Exercise brief> Report back the lines in this listing that carry the string "objects".

BEGIN Records for processing

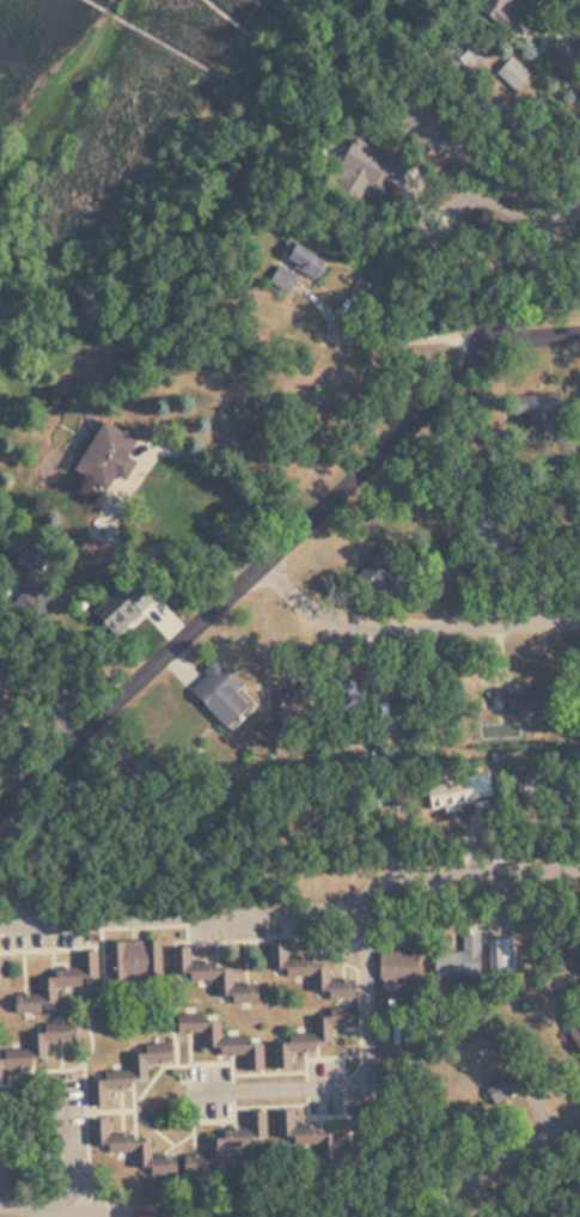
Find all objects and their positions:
building: (499, 10)
building: (461, 53)
building: (512, 71)
building: (417, 123)
building: (364, 163)
building: (579, 239)
building: (294, 265)
road: (552, 307)
road: (532, 336)
road: (314, 346)
building: (526, 406)
building: (103, 456)
building: (479, 531)
building: (375, 573)
road: (241, 576)
road: (413, 618)
building: (216, 693)
building: (519, 700)
building: (182, 727)
building: (445, 794)
road: (468, 871)
building: (59, 877)
road: (182, 913)
building: (503, 954)
building: (459, 958)
building: (132, 959)
building: (394, 963)
building: (306, 972)
building: (207, 975)
building: (55, 984)
building: (570, 1035)
building: (298, 1039)
building: (34, 1044)
building: (229, 1044)
building: (110, 1075)
road: (370, 1082)
building: (480, 1091)
building: (303, 1134)
building: (242, 1135)
building: (127, 1146)
road: (72, 1148)
road: (493, 1170)
road: (24, 1206)
road: (95, 1213)
building: (234, 1215)

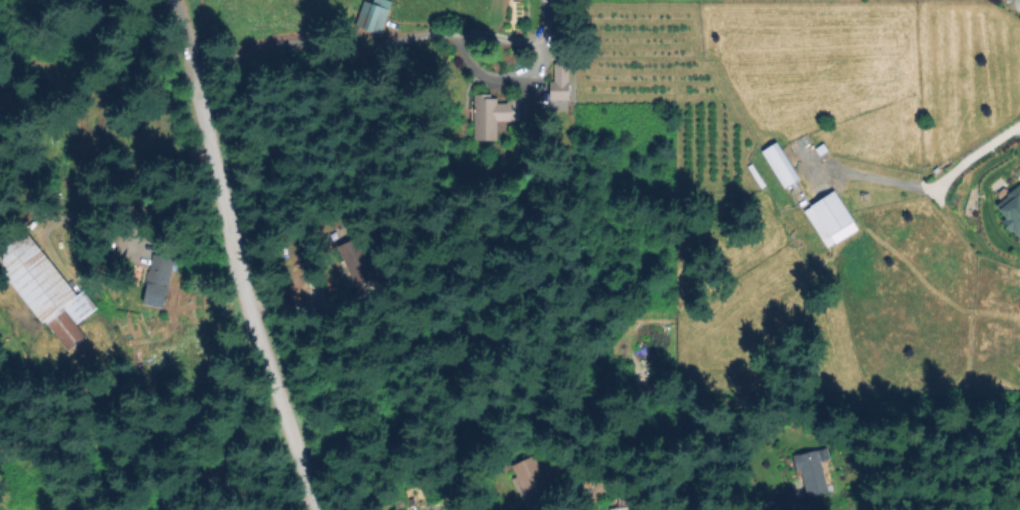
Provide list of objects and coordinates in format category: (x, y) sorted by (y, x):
building: (371, 16)
road: (343, 32)
building: (673, 54)
building: (558, 82)
building: (963, 89)
building: (488, 116)
building: (778, 166)
road: (924, 186)
building: (1011, 212)
building: (828, 219)
road: (235, 257)
building: (159, 268)
building: (44, 291)
building: (814, 465)
building: (532, 484)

END Records for processing

Result>
Find all objects and their positions:
Provide list of objects and coordinates in format category: (x, y) sorted by (y, x):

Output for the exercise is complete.